Segment Open

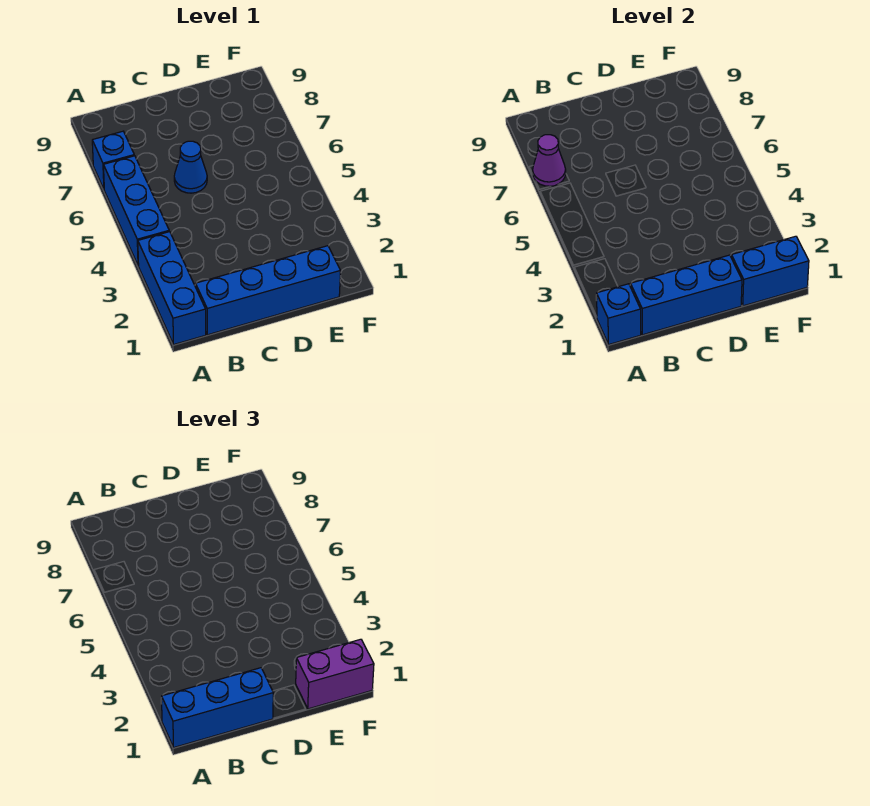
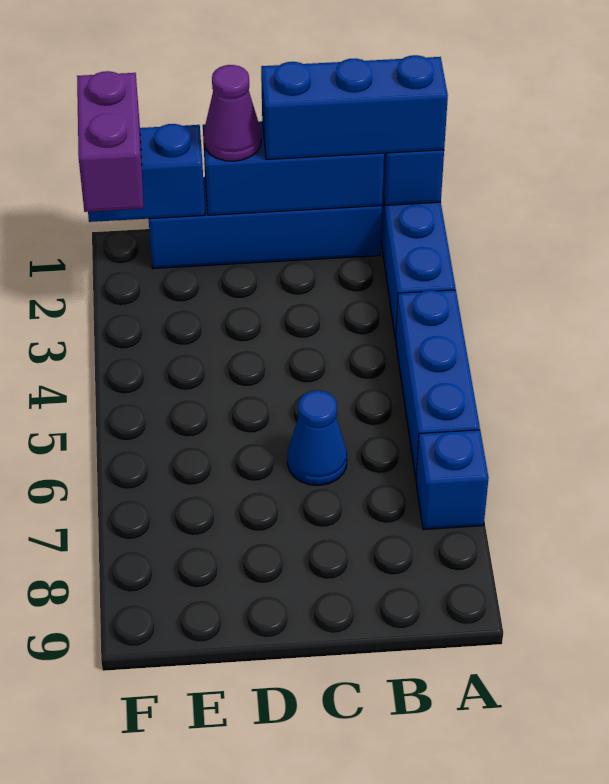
purple cone A7 level 2 -> purple cone D1 level 3
purple brick E1:F1 level 3 -> purple brick F1:F2 level 3

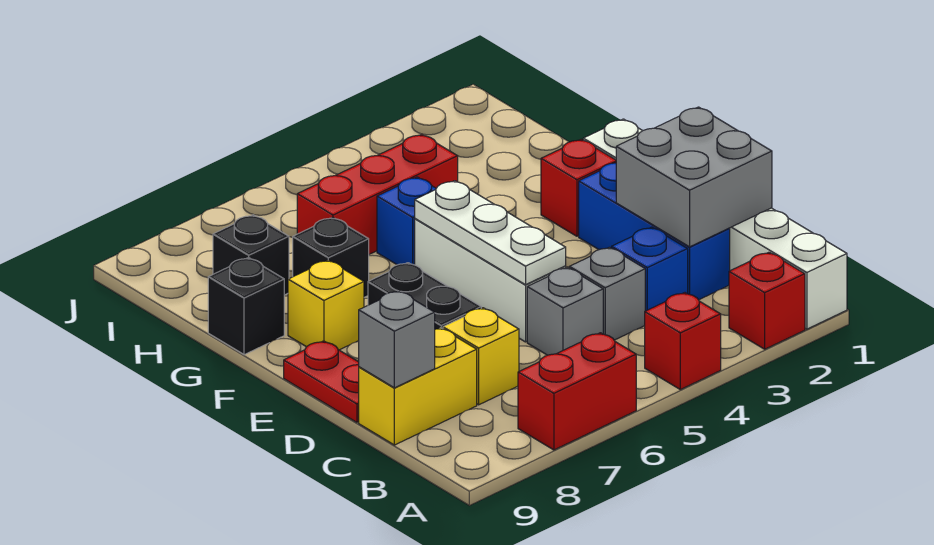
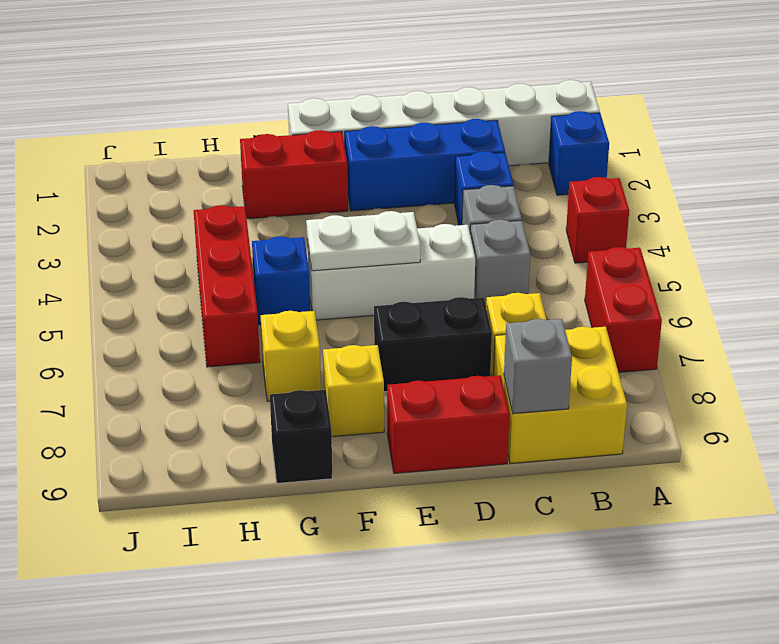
red brick A2 level 1 -> blue brick A2 level 1
grey brick C1:D2 level 2 -> none
yellow brick C8:C9 level 1 -> yellow brick B8:C9 level 1
white plate D5:F5 level 2 -> white plate E5:F5 level 2
red plate D9:E9 level 1 -> red brick D9:E9 level 1
red brick F2 level 1 -> red brick F2:G2 level 1
black brick G7 level 1 -> yellow brick G7 level 1
black brick H8 level 1 -> none

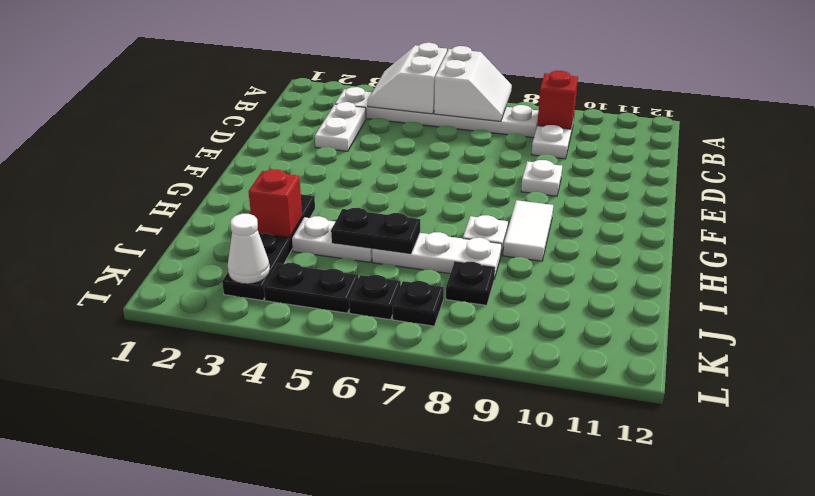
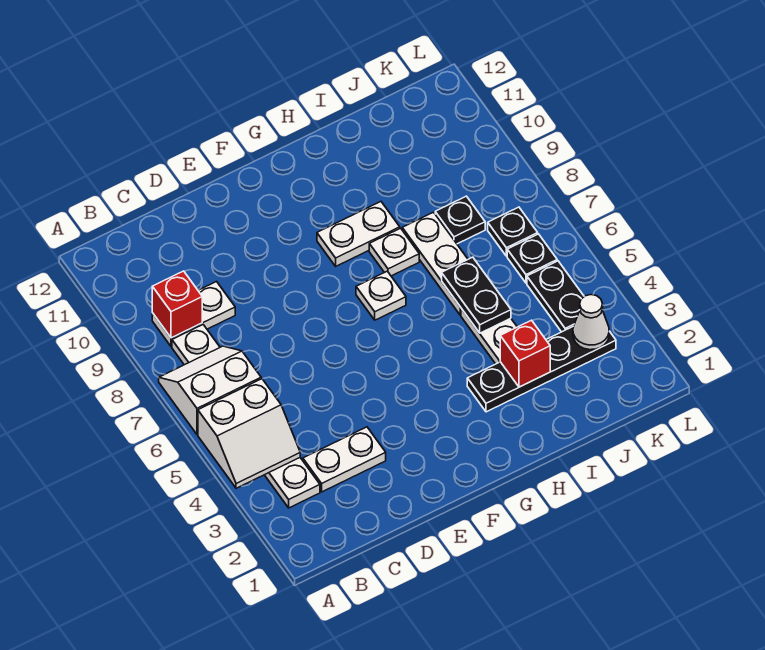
white plate E9 level 1 -> white plate G7 level 1
white tile G9:H9 level 1 -> white plate G9:H9 level 1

Segment Closed

- What you have to do
What lines above mention "black"? Copy each one.

- Solution to this exercise
black brick G7 level 1 -> yellow brick G7 level 1
black brick H8 level 1 -> none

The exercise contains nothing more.